# The task
Restate each entry exactly, without pictures.

______

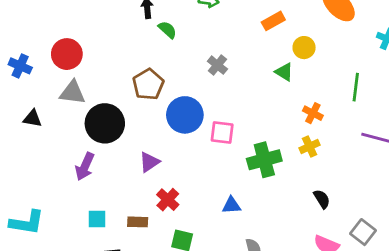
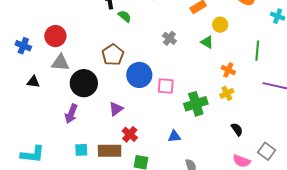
gray cross: (217, 65) -> (169, 38), moved
brown rectangle: (138, 222) -> (110, 151), size x1.6

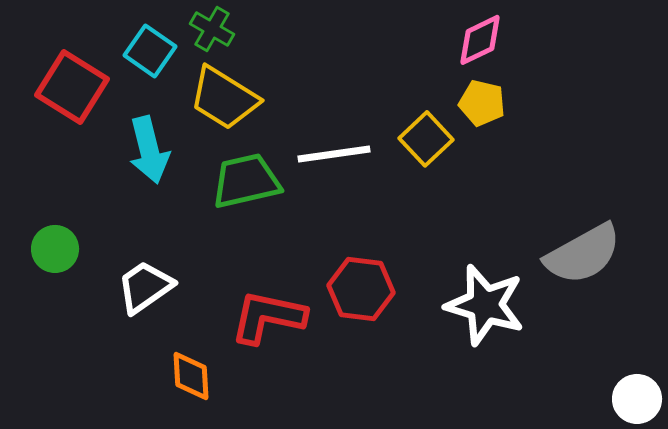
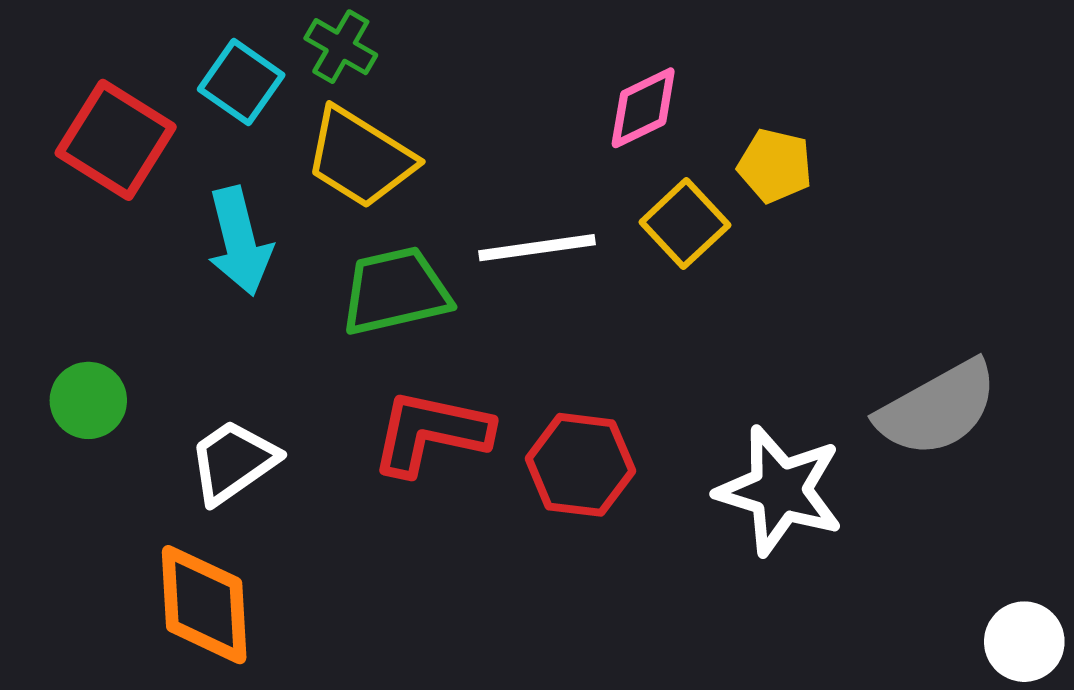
pink diamond: (480, 40) -> (643, 108), moved
red L-shape: (268, 317) -> (431, 433), moved
orange diamond: (191, 376) -> (204, 605), moved, size x1.5

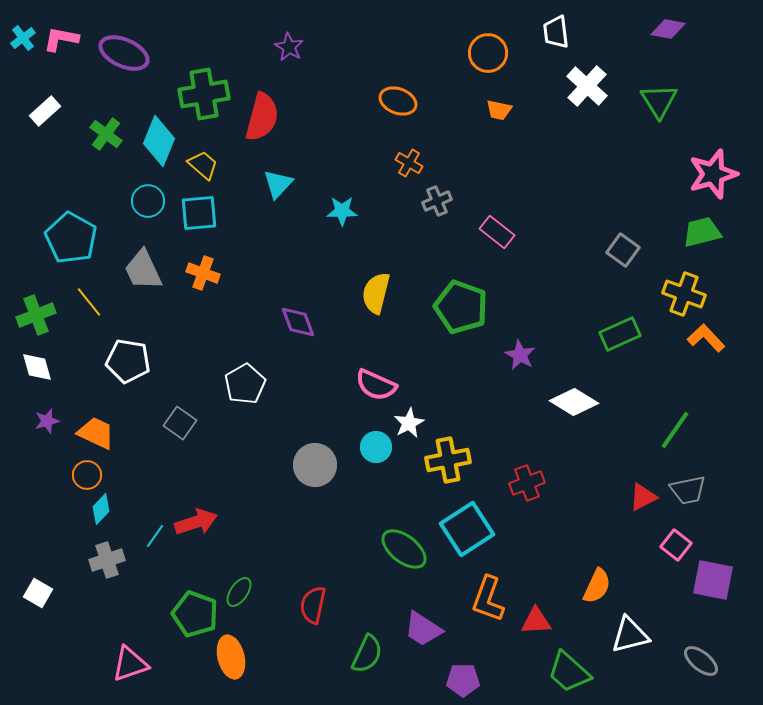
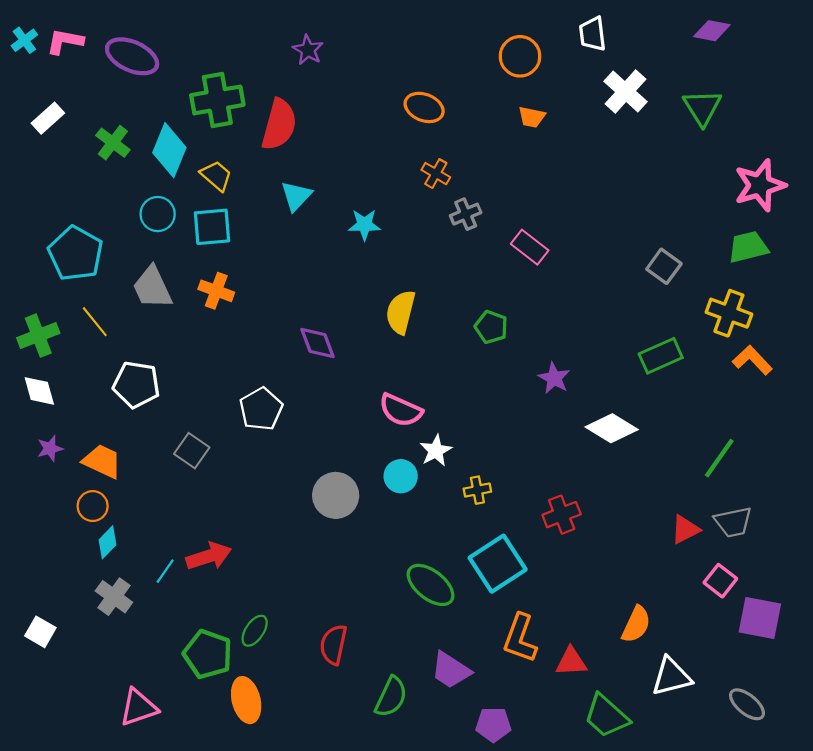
green pentagon: (461, 307) -> (491, 327), size x0.6
yellow cross: (448, 460) -> (477, 490), size x0.6
gray cross: (107, 560) -> (114, 597), turned -36

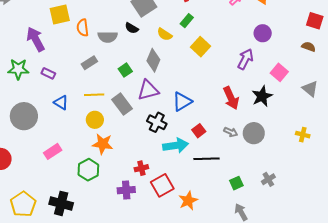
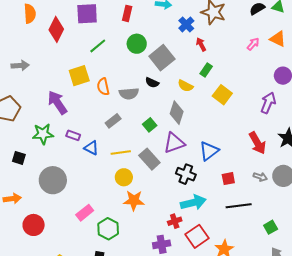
blue triangle: (61, 102) -> (91, 148), moved
red square: (199, 131) -> (228, 179), turned 32
cyan arrow: (176, 145) -> (193, 203), moved
green hexagon: (88, 170) -> (108, 229), moved

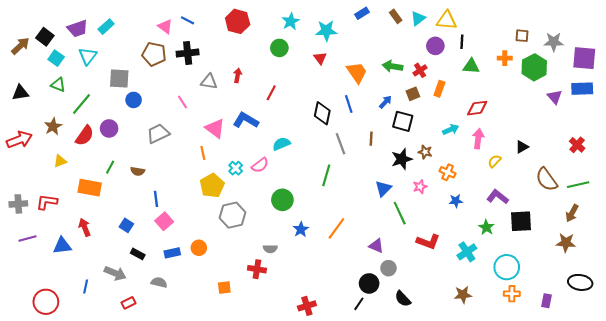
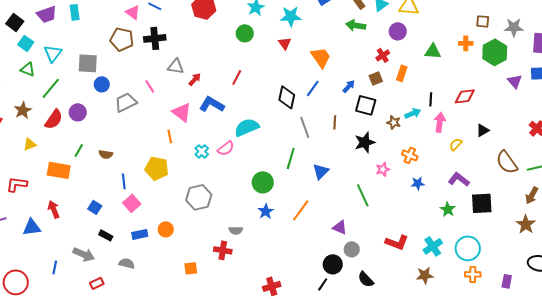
cyan rectangle: (106, 27) -> (75, 12), turned -56
black line: (462, 42) -> (431, 99), moved
cyan triangle: (88, 56) -> (53, 53), moved
green arrow: (393, 66) -> (356, 25), moved
red arrow: (238, 75) -> (195, 79), moved, turned 32
blue line: (349, 104) -> (313, 88), turned 54
red diamond: (477, 108) -> (465, 96), moved
gray trapezoid: (158, 134) -> (126, 102), moved
cyan semicircle: (281, 144) -> (247, 127), size x1.4
brown star: (425, 152) -> (394, 122), moved
yellow pentagon: (212, 186) -> (157, 168), moved, turned -30
blue triangle: (383, 189) -> (321, 171), moved
green circle: (282, 200) -> (263, 182), moved
red L-shape: (428, 242) -> (397, 242), moved
brown star: (566, 243) -> (526, 224), turned 30
cyan cross: (467, 252) -> (433, 246), moved

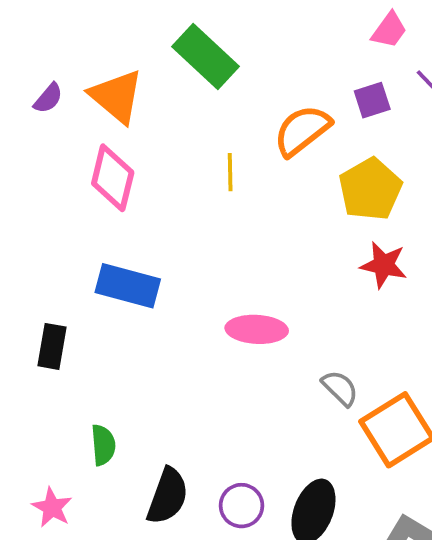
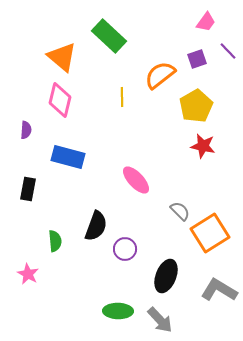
purple semicircle: (48, 98) -> (26, 130), moved, turned -36
pink ellipse: (257, 329) -> (136, 180), turned 44
black semicircle: (168, 496) -> (96, 226), moved
purple circle: (241, 506) -> (125, 249), moved

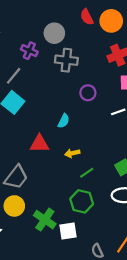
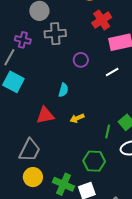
purple cross: (29, 51) -> (23, 40), moved
green line: (87, 173) -> (108, 132), moved, turned -32

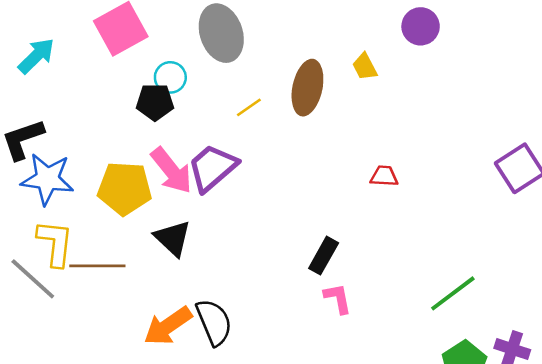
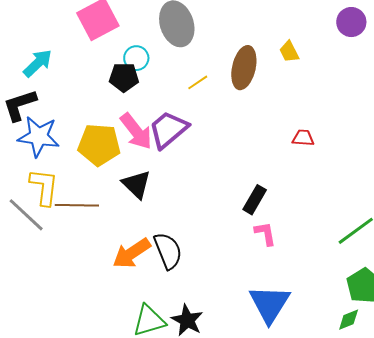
purple circle: (421, 26) -> (351, 22), moved
cyan arrow: (36, 56) -> (38, 63), moved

______

# Solution to this task
gray cross: (217, 65) -> (169, 38), moved
brown rectangle: (138, 222) -> (110, 151), size x1.6

pink diamond: (480, 40) -> (643, 108), moved
red L-shape: (268, 317) -> (431, 433), moved
orange diamond: (191, 376) -> (204, 605), moved, size x1.5

green pentagon: (461, 307) -> (491, 327), size x0.6
yellow cross: (448, 460) -> (477, 490), size x0.6
gray cross: (107, 560) -> (114, 597), turned -36

blue triangle: (61, 102) -> (91, 148), moved
red square: (199, 131) -> (228, 179), turned 32
cyan arrow: (176, 145) -> (193, 203), moved
green hexagon: (88, 170) -> (108, 229), moved

cyan rectangle: (106, 27) -> (75, 12), turned -56
black line: (462, 42) -> (431, 99), moved
cyan triangle: (88, 56) -> (53, 53), moved
green arrow: (393, 66) -> (356, 25), moved
red arrow: (238, 75) -> (195, 79), moved, turned 32
blue line: (349, 104) -> (313, 88), turned 54
red diamond: (477, 108) -> (465, 96), moved
gray trapezoid: (158, 134) -> (126, 102), moved
cyan semicircle: (281, 144) -> (247, 127), size x1.4
brown star: (425, 152) -> (394, 122), moved
yellow pentagon: (212, 186) -> (157, 168), moved, turned -30
blue triangle: (383, 189) -> (321, 171), moved
green circle: (282, 200) -> (263, 182), moved
red L-shape: (428, 242) -> (397, 242), moved
brown star: (566, 243) -> (526, 224), turned 30
cyan cross: (467, 252) -> (433, 246), moved

purple semicircle: (48, 98) -> (26, 130), moved, turned -36
pink ellipse: (257, 329) -> (136, 180), turned 44
black semicircle: (168, 496) -> (96, 226), moved
purple circle: (241, 506) -> (125, 249), moved

purple cross: (29, 51) -> (23, 40), moved
green line: (87, 173) -> (108, 132), moved, turned -32

purple circle: (421, 26) -> (351, 22), moved
cyan arrow: (36, 56) -> (38, 63), moved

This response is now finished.